→ Task brief: Copy out every line of the entries below word for word, but leave out the pictures.

<<<<

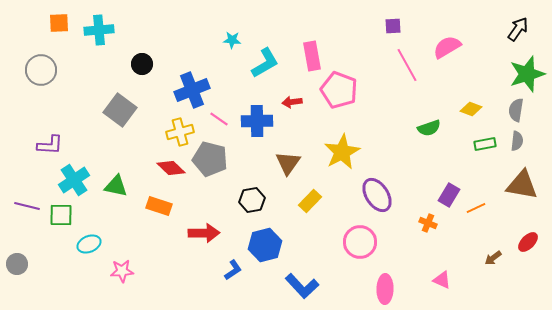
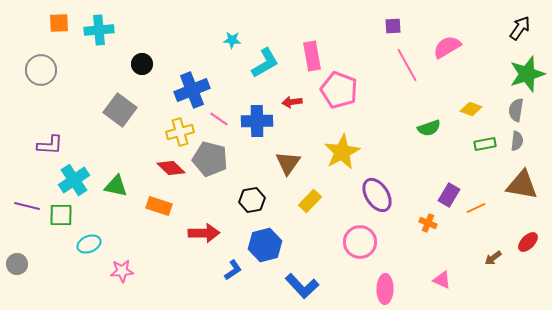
black arrow at (518, 29): moved 2 px right, 1 px up
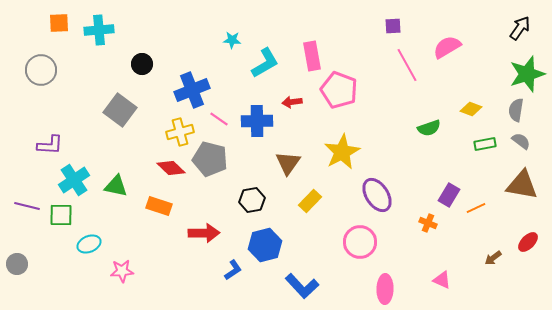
gray semicircle at (517, 141): moved 4 px right; rotated 60 degrees counterclockwise
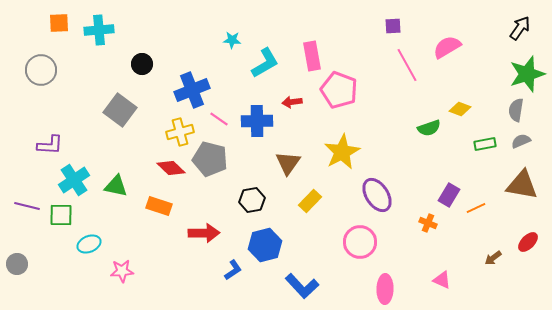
yellow diamond at (471, 109): moved 11 px left
gray semicircle at (521, 141): rotated 60 degrees counterclockwise
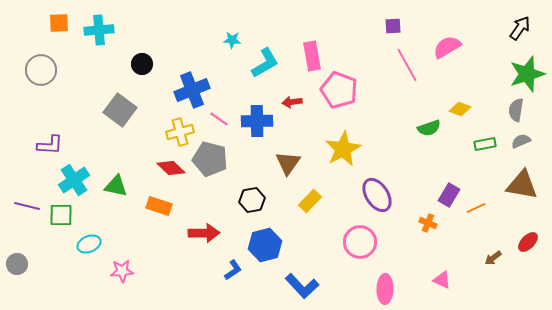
yellow star at (342, 152): moved 1 px right, 3 px up
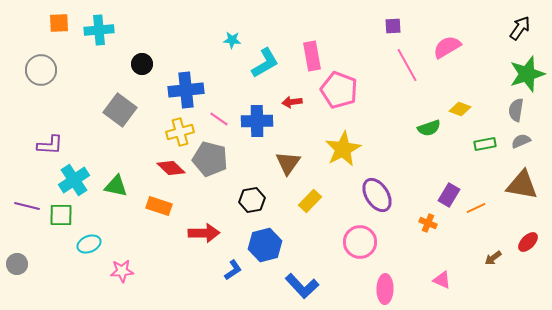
blue cross at (192, 90): moved 6 px left; rotated 16 degrees clockwise
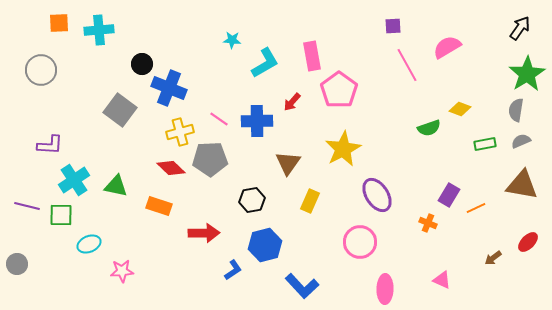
green star at (527, 74): rotated 15 degrees counterclockwise
blue cross at (186, 90): moved 17 px left, 2 px up; rotated 28 degrees clockwise
pink pentagon at (339, 90): rotated 15 degrees clockwise
red arrow at (292, 102): rotated 42 degrees counterclockwise
gray pentagon at (210, 159): rotated 16 degrees counterclockwise
yellow rectangle at (310, 201): rotated 20 degrees counterclockwise
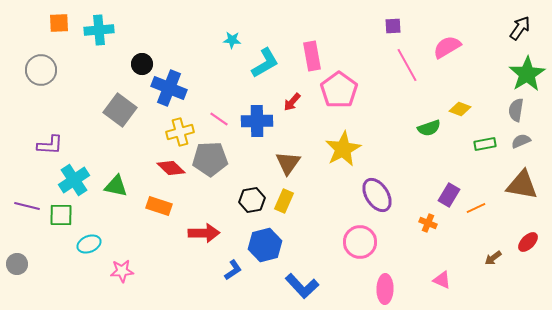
yellow rectangle at (310, 201): moved 26 px left
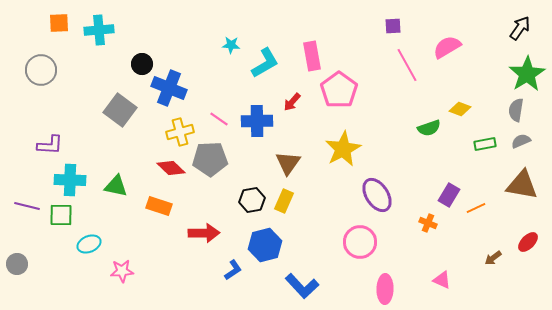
cyan star at (232, 40): moved 1 px left, 5 px down
cyan cross at (74, 180): moved 4 px left; rotated 36 degrees clockwise
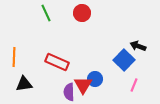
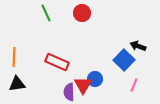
black triangle: moved 7 px left
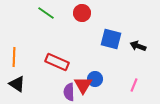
green line: rotated 30 degrees counterclockwise
blue square: moved 13 px left, 21 px up; rotated 30 degrees counterclockwise
black triangle: rotated 42 degrees clockwise
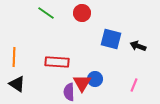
red rectangle: rotated 20 degrees counterclockwise
red triangle: moved 1 px left, 2 px up
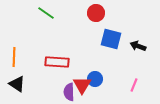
red circle: moved 14 px right
red triangle: moved 2 px down
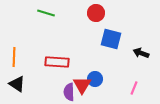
green line: rotated 18 degrees counterclockwise
black arrow: moved 3 px right, 7 px down
pink line: moved 3 px down
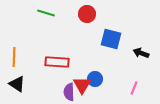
red circle: moved 9 px left, 1 px down
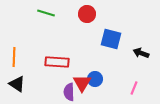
red triangle: moved 2 px up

>>>>

→ Result of this task:
black arrow at (518, 29): moved 2 px right, 1 px up
gray semicircle at (517, 141): moved 4 px right; rotated 60 degrees counterclockwise
yellow diamond at (471, 109): moved 11 px left
gray semicircle at (521, 141): rotated 60 degrees counterclockwise
yellow star at (342, 152): moved 1 px right, 3 px up
blue cross at (192, 90): moved 6 px left; rotated 16 degrees clockwise
green star at (527, 74): rotated 15 degrees counterclockwise
blue cross at (186, 90): moved 17 px left, 2 px up; rotated 28 degrees clockwise
pink pentagon at (339, 90): rotated 15 degrees clockwise
red arrow at (292, 102): rotated 42 degrees counterclockwise
gray pentagon at (210, 159): rotated 16 degrees counterclockwise
yellow rectangle at (310, 201): rotated 20 degrees counterclockwise
yellow rectangle at (310, 201): moved 26 px left
cyan star at (232, 40): moved 1 px left, 5 px down
cyan cross at (74, 180): moved 4 px left; rotated 36 degrees clockwise
black triangle: moved 7 px left
green line: rotated 30 degrees counterclockwise
blue square: moved 13 px left, 21 px up; rotated 30 degrees counterclockwise
black triangle: rotated 42 degrees clockwise
red rectangle: rotated 20 degrees counterclockwise
red triangle: moved 1 px left, 2 px up
red circle: moved 14 px right
red triangle: moved 2 px down
green line: rotated 18 degrees counterclockwise
black arrow: moved 3 px right, 7 px down
pink line: moved 3 px down
red circle: moved 9 px left, 1 px down
red triangle: moved 2 px up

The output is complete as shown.